Exactly reproduce the lines beginning with the line that includes "Segment every instance" and ending with the last line of the data.

○ ○ ○ ○ ○ ○ ○

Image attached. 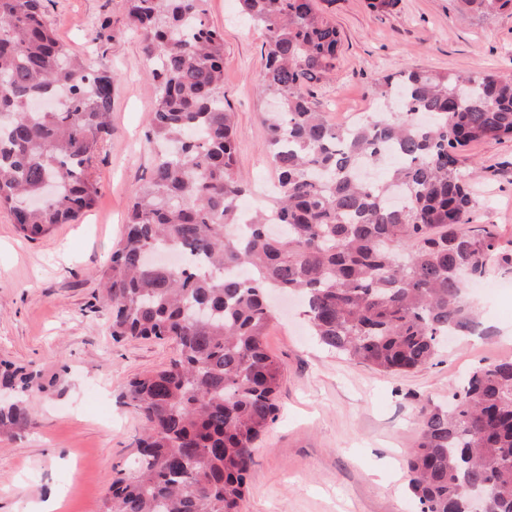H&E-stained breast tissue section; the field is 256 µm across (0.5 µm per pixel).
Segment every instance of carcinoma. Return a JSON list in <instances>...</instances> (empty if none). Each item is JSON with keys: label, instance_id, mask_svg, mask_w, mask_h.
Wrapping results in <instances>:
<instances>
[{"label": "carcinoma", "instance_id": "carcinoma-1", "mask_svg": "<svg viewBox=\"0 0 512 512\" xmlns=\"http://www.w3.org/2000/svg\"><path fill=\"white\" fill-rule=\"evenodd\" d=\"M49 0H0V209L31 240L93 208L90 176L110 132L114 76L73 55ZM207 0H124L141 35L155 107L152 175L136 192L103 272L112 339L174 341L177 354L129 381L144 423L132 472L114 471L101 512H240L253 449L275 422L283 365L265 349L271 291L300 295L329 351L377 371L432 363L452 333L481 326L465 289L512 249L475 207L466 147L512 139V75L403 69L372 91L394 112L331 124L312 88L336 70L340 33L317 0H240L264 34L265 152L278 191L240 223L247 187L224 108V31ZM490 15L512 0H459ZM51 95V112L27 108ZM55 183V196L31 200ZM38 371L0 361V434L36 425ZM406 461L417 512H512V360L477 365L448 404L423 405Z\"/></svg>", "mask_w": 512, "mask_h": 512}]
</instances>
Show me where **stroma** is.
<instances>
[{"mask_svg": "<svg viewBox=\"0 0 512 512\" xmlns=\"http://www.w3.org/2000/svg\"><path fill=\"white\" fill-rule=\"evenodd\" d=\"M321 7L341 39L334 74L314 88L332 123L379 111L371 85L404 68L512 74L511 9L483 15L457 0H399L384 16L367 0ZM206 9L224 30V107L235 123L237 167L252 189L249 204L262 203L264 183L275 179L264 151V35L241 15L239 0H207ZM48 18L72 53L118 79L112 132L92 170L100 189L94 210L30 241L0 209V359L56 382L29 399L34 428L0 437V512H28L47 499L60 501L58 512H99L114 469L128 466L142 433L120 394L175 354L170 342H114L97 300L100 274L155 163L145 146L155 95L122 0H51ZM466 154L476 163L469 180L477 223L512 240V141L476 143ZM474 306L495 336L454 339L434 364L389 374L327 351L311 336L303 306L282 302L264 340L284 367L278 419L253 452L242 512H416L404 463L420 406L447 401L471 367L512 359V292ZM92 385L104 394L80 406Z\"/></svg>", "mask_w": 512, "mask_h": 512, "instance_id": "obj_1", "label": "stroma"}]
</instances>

○ ○ ○ ○ ○ ○ ○

* _Answer to the exercise_
Segment every instance of carcinoma. Return a JSON list in <instances>...</instances> (empty if none). Each item is JSON with keys: label, instance_id, mask_svg, mask_w, mask_h.
Wrapping results in <instances>:
<instances>
[{"label": "carcinoma", "instance_id": "carcinoma-1", "mask_svg": "<svg viewBox=\"0 0 512 512\" xmlns=\"http://www.w3.org/2000/svg\"><path fill=\"white\" fill-rule=\"evenodd\" d=\"M49 0H0V209L31 240L93 208L90 176L110 132L114 76L73 55ZM207 0H124L141 35L155 107L152 175L136 192L103 272L112 339L174 341L177 354L129 381L144 423L132 472L114 471L101 512H240L253 449L275 422L283 365L265 349L271 291L300 295L329 351L377 371L432 363L452 333L481 326L465 289L512 249L475 207L466 147L512 139V75L403 69L372 91L394 112L331 124L312 88L336 70L340 33L317 0H240L264 34L265 152L278 191L240 223L247 187L224 108V31ZM490 15L512 0H459ZM51 95V112L27 108ZM55 183V196L31 200ZM38 371L0 361V434L36 425ZM406 461L417 512H512V360L477 365L448 404L423 405Z\"/></svg>", "mask_w": 512, "mask_h": 512}]
</instances>
Show me where **stroma** is.
<instances>
[{"mask_svg": "<svg viewBox=\"0 0 512 512\" xmlns=\"http://www.w3.org/2000/svg\"><path fill=\"white\" fill-rule=\"evenodd\" d=\"M321 7L341 39L334 74L314 88L332 123L379 111L371 85L404 68L512 74L511 9L483 15L457 0H399L384 16L367 0ZM206 9L224 30V107L235 123L237 167L252 189L249 204L262 203L264 183L275 179L264 151V35L241 15L239 0H207ZM48 18L72 53L118 79L112 132L92 170L100 189L94 210L30 241L0 209V359L56 382L29 399L34 428L0 437V512H28L47 499L60 501L58 512H99L114 469L128 466L142 433L120 394L175 354L170 342H114L97 300L100 274L155 163L145 146L155 95L122 0H51ZM466 154L476 163L469 180L477 223L512 240V141L476 143ZM474 306L495 336L454 339L434 364L389 374L327 351L311 336L303 306L282 302L264 340L284 367L278 419L253 452L242 512H416L404 463L420 406L447 401L471 367L512 359V292ZM92 385L104 394L80 406Z\"/></svg>", "mask_w": 512, "mask_h": 512, "instance_id": "obj_1", "label": "stroma"}]
</instances>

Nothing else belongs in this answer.